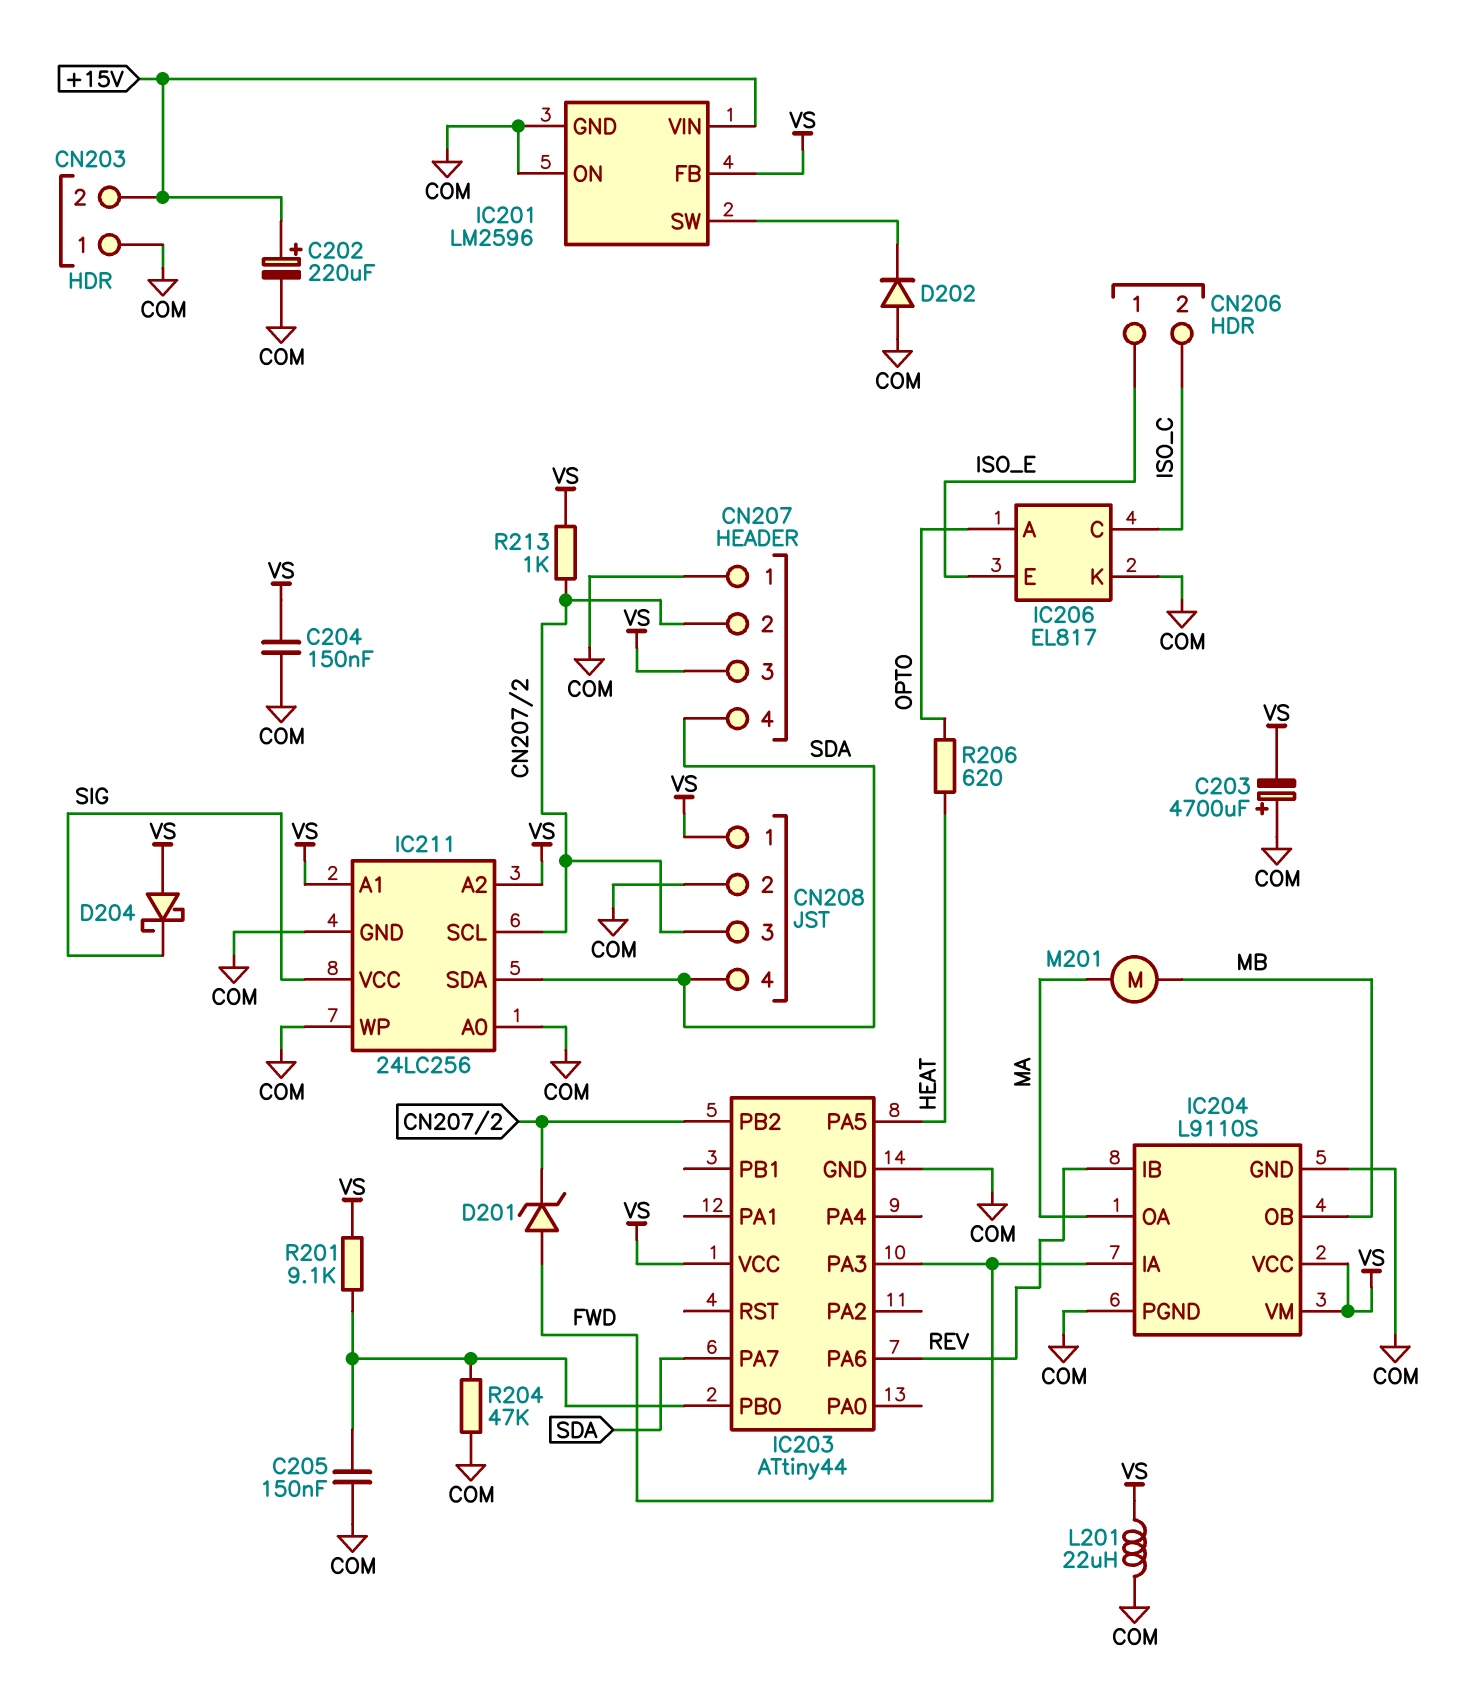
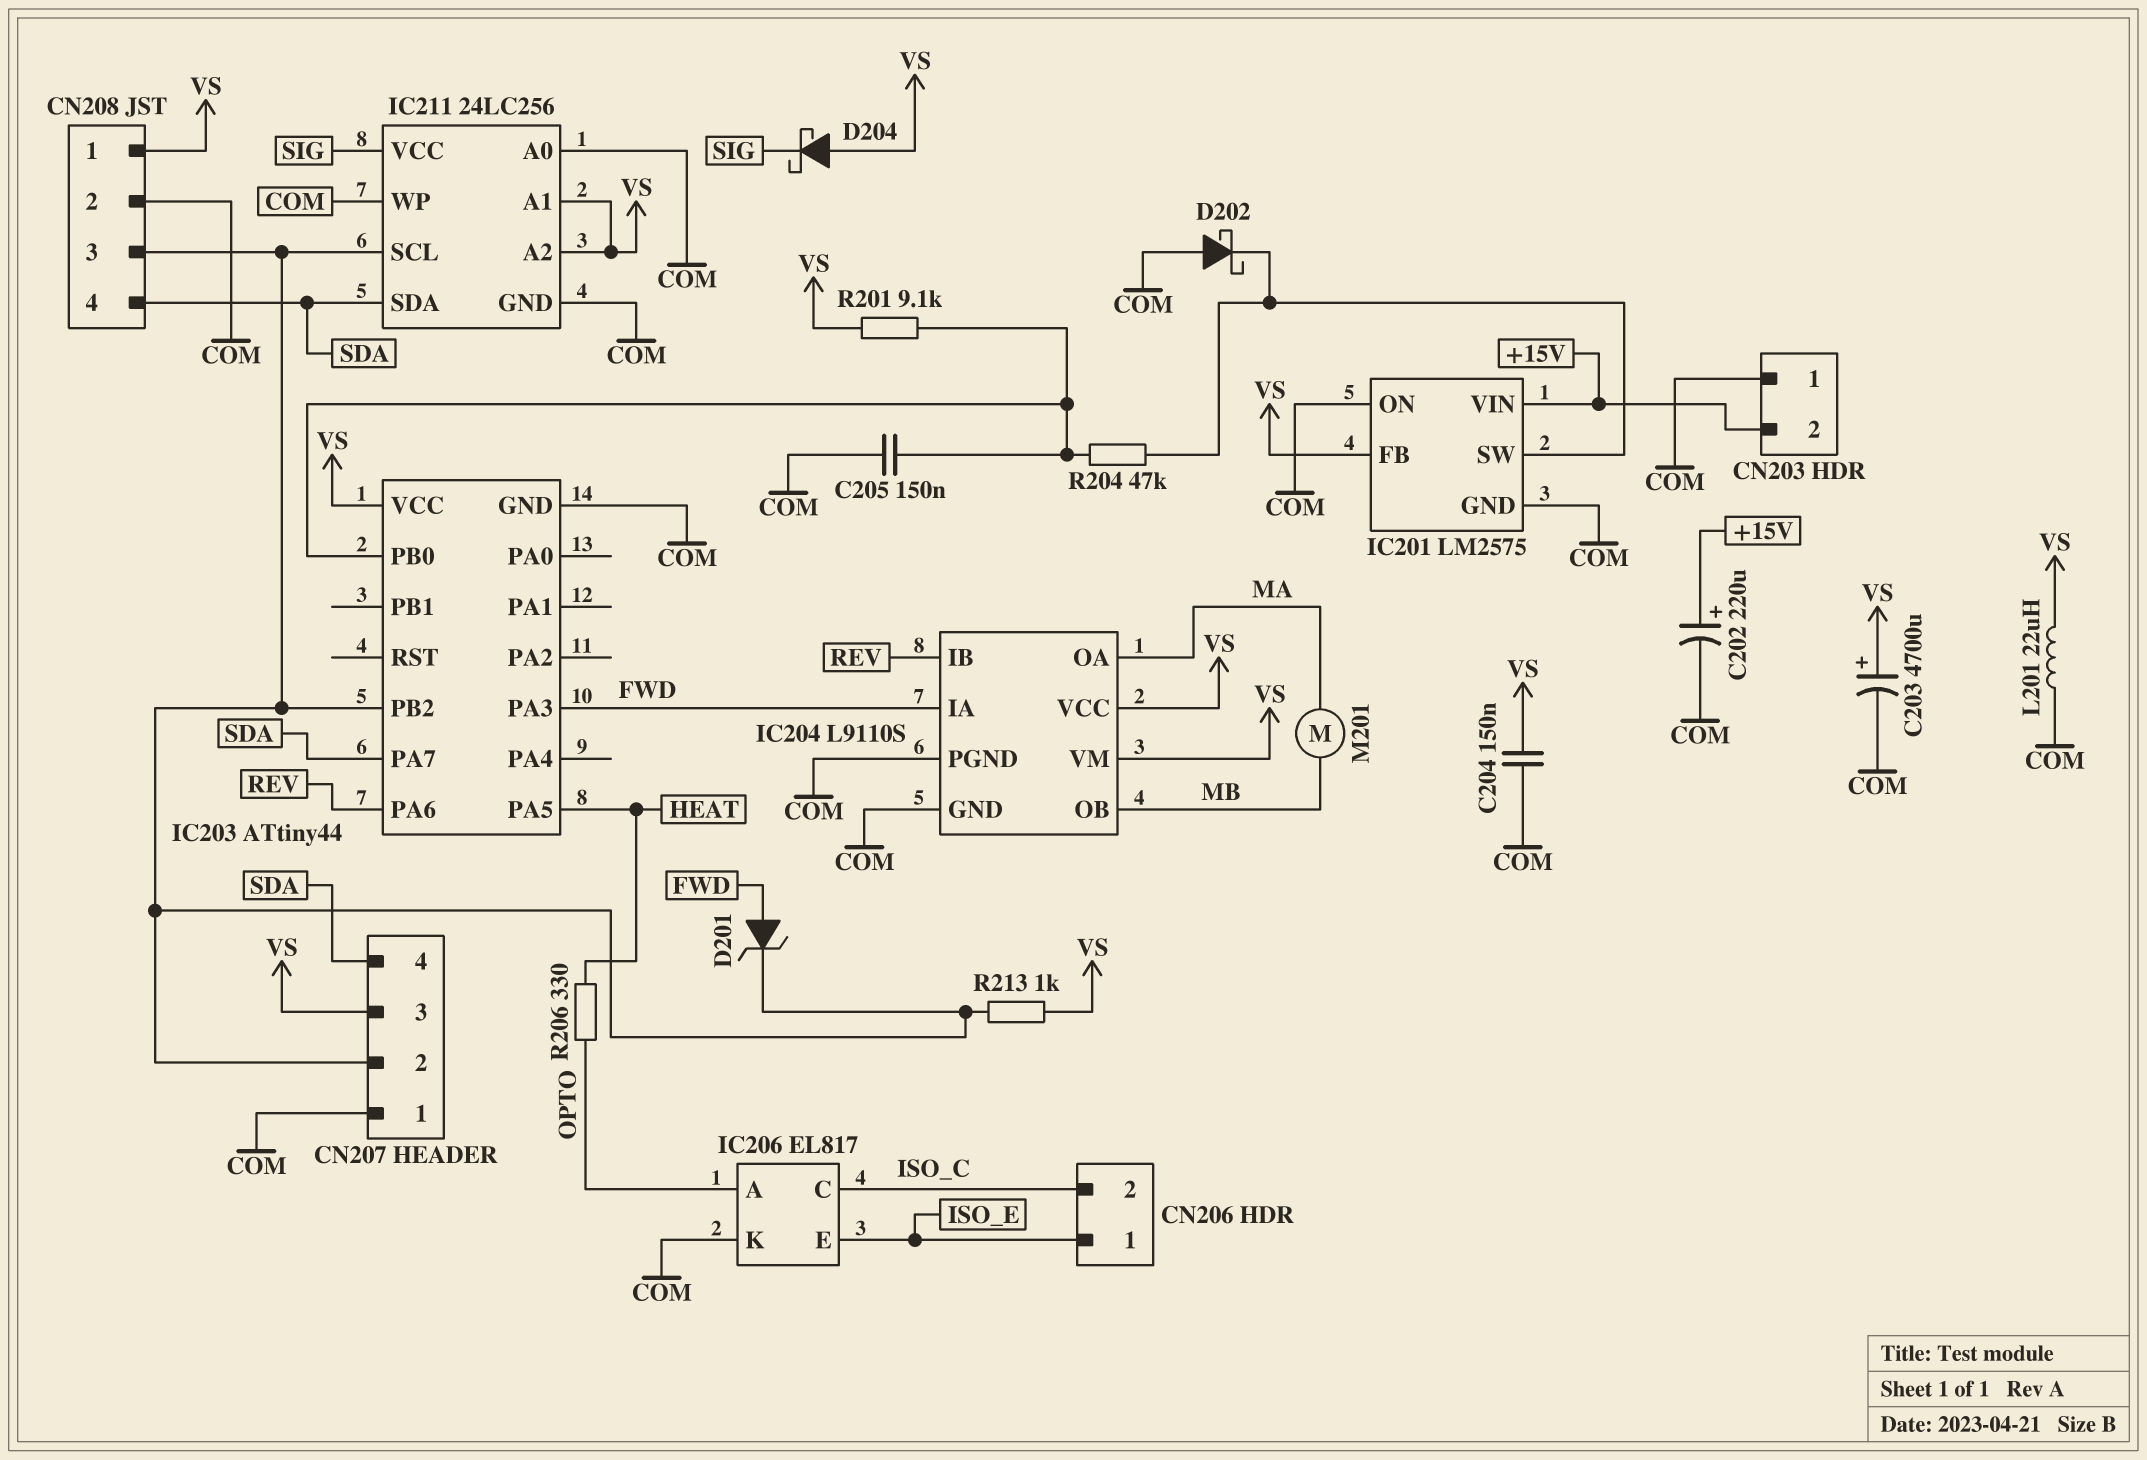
C203: 4700uF (plus COM, minus VS) -> 4700uF (plus VS, minus COM)
D202: diode (A COM, K IC201/SW) -> schottky (A COM, K IC201/SW)
IC201: LM2596 -> LM2575
R204: 47k (COM, IC203/PB0) -> 47k (IC201/SW, IC203/PB0)
R206: 620 (HEAT, OPTO) -> 330 (HEAT, OPTO)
════
▶ **WHAT YOU NEED TO DO**
Word for word, retype all of the data above, but include no pictures.

▶ **ANSWER TO THIS PROBLEM**
C203: 4700uF (plus COM, minus VS) -> 4700uF (plus VS, minus COM)
D202: diode (A COM, K IC201/SW) -> schottky (A COM, K IC201/SW)
IC201: LM2596 -> LM2575
R204: 47k (COM, IC203/PB0) -> 47k (IC201/SW, IC203/PB0)
R206: 620 (HEAT, OPTO) -> 330 (HEAT, OPTO)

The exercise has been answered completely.